#### ACTION ITEM:
The answer must consist solely of the lines from the line with "orange hat [420,117,474,172]" to the end of the data below, transcribed exactly and with no pictures.

***

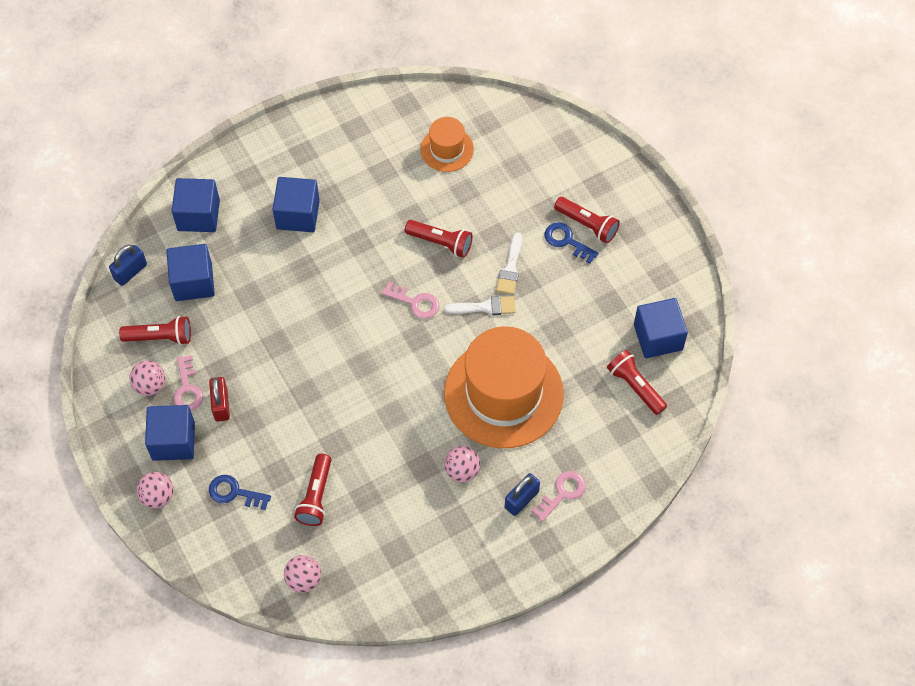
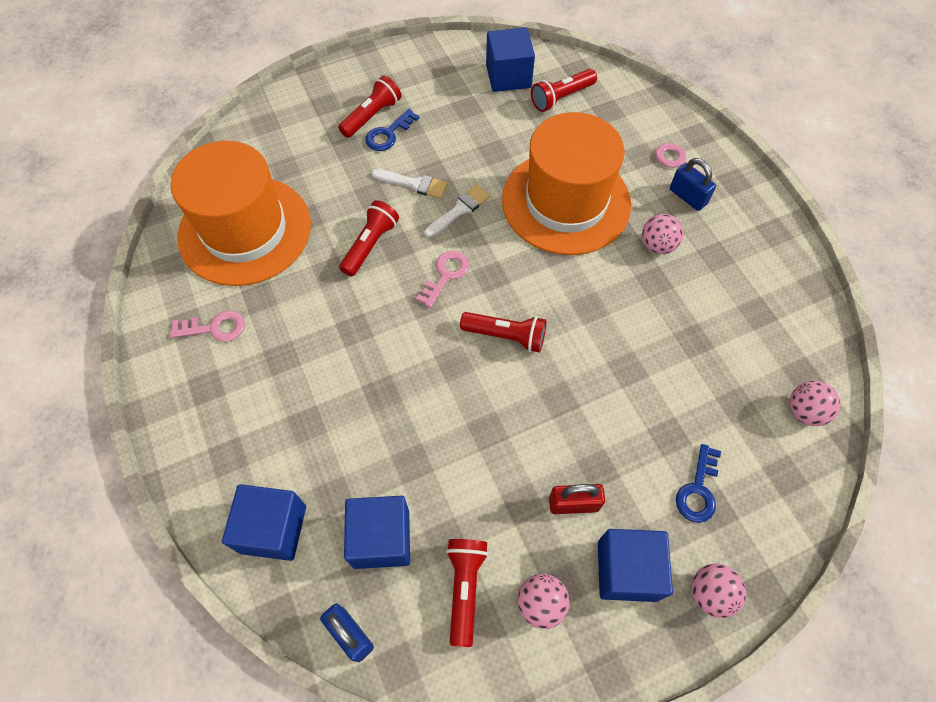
camera: 85 degrees left, 0 degrees up
pink key [173,355,203,411] -> pink key moved to [170,310,245,342]
blue cube [273,177,320,232] -> none
red flashlight [294,454,331,526] -> red flashlight moved to [460,312,546,353]
orange hat [420,117,474,172] -> orange hat [170,141,311,286], size x2.08
white brush [444,296,516,315] -> white brush turned 45 degrees clockwise [425,184,490,238]

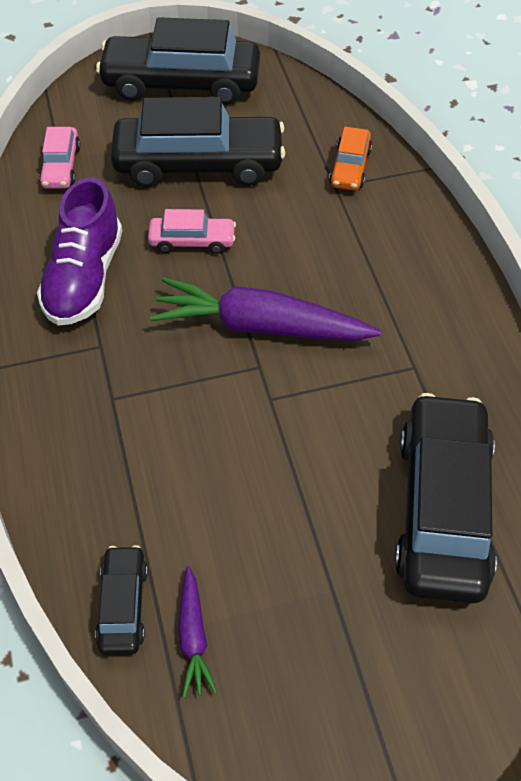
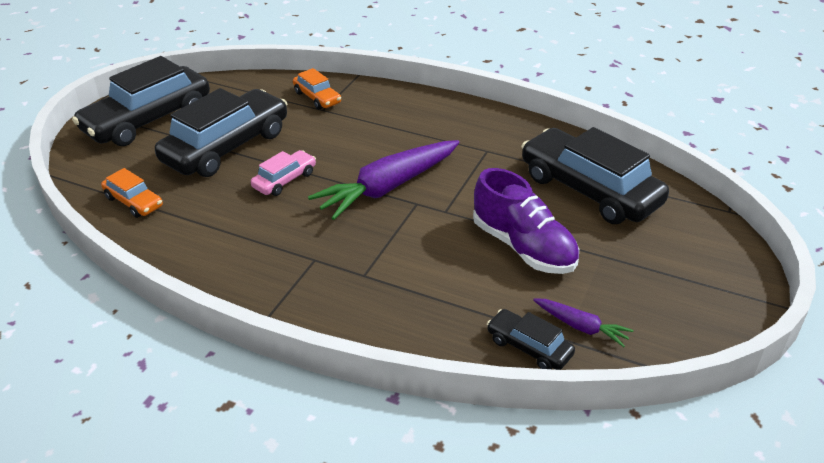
camera: 50 degrees left, 15 degrees down
purple shoe [37,178,123,326] -> purple shoe moved to [473,168,579,274]
pink car [39,127,81,189] -> orange car [101,168,163,218]

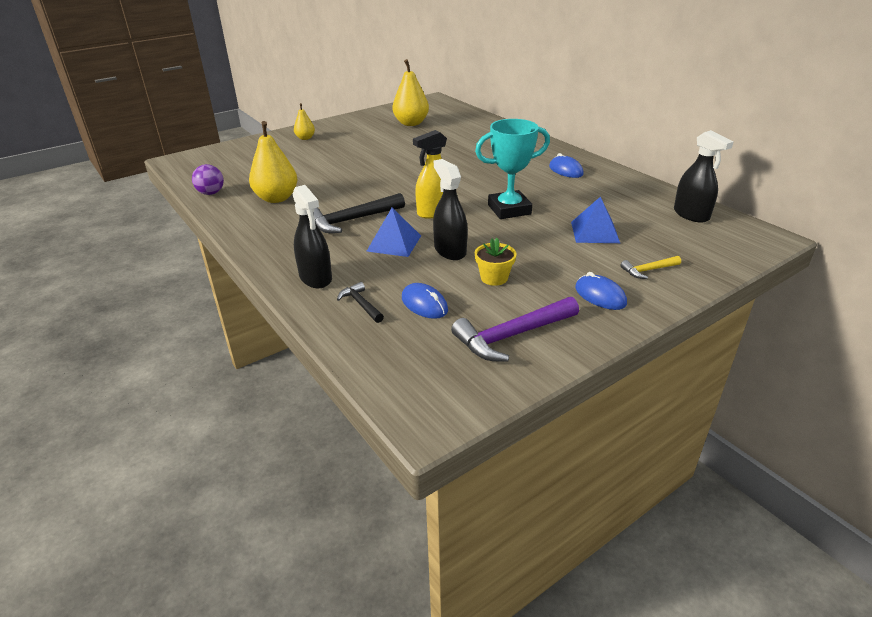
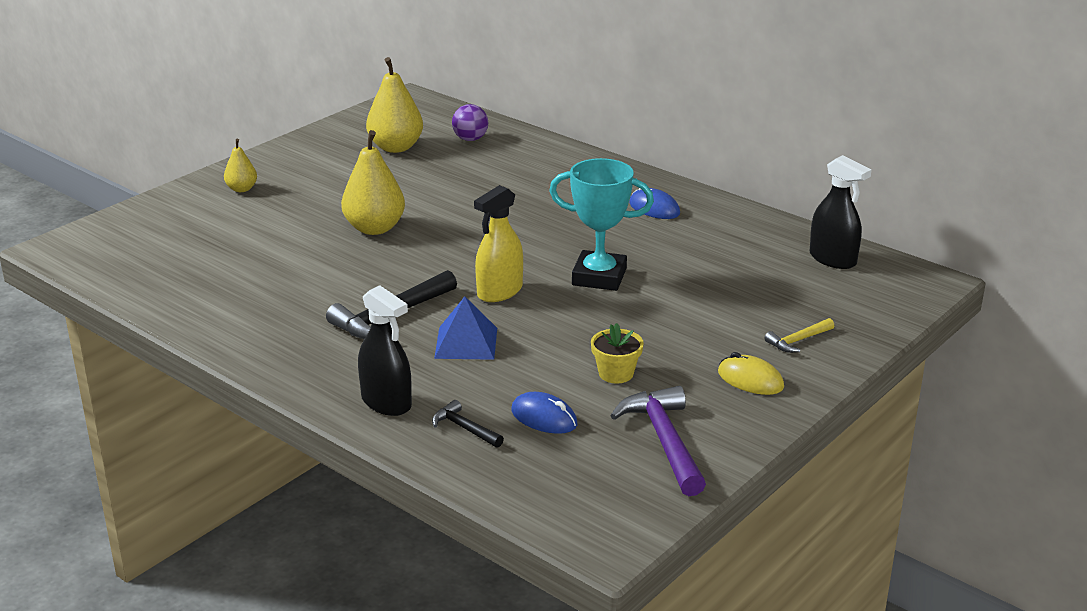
camera: 15 degrees left, 5 degrees down
purple ball [192,164,224,195] -> purple ball moved to [452,104,488,141]
yellow pear [249,121,297,203] -> yellow pear moved to [341,130,405,235]
black spray bottle [433,159,468,260] -> none
purple hammer [451,297,579,361] -> purple hammer turned 120 degrees clockwise [610,386,706,496]
turquoise trophy [475,119,550,219] -> turquoise trophy turned 45 degrees clockwise [549,158,654,291]
blue pyramid [571,196,620,243] -> none
blue mouse [575,272,627,310] -> yellow mouse [718,352,784,395]

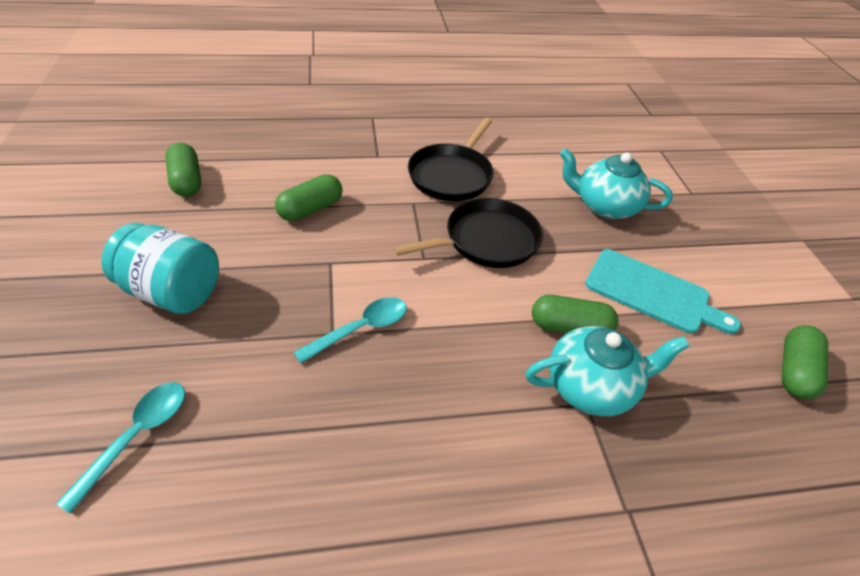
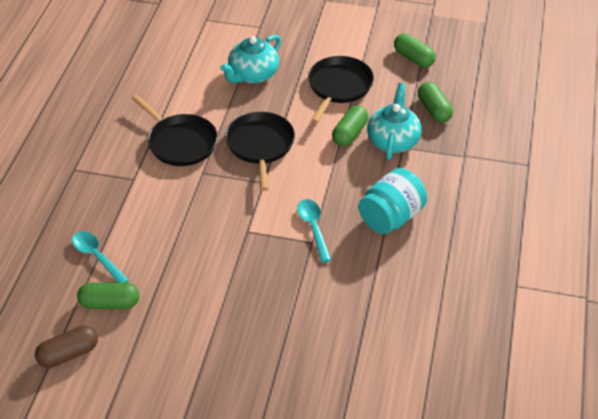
camera: 65 degrees left, 0 degrees up
turquoise spoon [56,382,185,514] -> turquoise spoon moved to [72,231,129,283]
turquoise jar [101,223,219,314] -> turquoise jar moved to [358,168,427,234]
green capsule [275,174,342,221] -> green capsule moved to [418,82,453,123]
turquoise cutting board [585,249,741,334] -> black pan [308,56,374,123]
none -> brown capsule [35,326,98,368]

***

#### RESPONSE TO THIS TASK:
orange hat [420,117,474,172] -> orange hat [170,141,311,286], size x2.08
white brush [444,296,516,315] -> white brush turned 45 degrees clockwise [425,184,490,238]

camera: 50 degrees left, 15 degrees down
purple shoe [37,178,123,326] -> purple shoe moved to [473,168,579,274]
pink car [39,127,81,189] -> orange car [101,168,163,218]

camera: 15 degrees left, 5 degrees down
purple ball [192,164,224,195] -> purple ball moved to [452,104,488,141]
yellow pear [249,121,297,203] -> yellow pear moved to [341,130,405,235]
black spray bottle [433,159,468,260] -> none
purple hammer [451,297,579,361] -> purple hammer turned 120 degrees clockwise [610,386,706,496]
turquoise trophy [475,119,550,219] -> turquoise trophy turned 45 degrees clockwise [549,158,654,291]
blue pyramid [571,196,620,243] -> none
blue mouse [575,272,627,310] -> yellow mouse [718,352,784,395]

camera: 65 degrees left, 0 degrees up
turquoise spoon [56,382,185,514] -> turquoise spoon moved to [72,231,129,283]
turquoise jar [101,223,219,314] -> turquoise jar moved to [358,168,427,234]
green capsule [275,174,342,221] -> green capsule moved to [418,82,453,123]
turquoise cutting board [585,249,741,334] -> black pan [308,56,374,123]
none -> brown capsule [35,326,98,368]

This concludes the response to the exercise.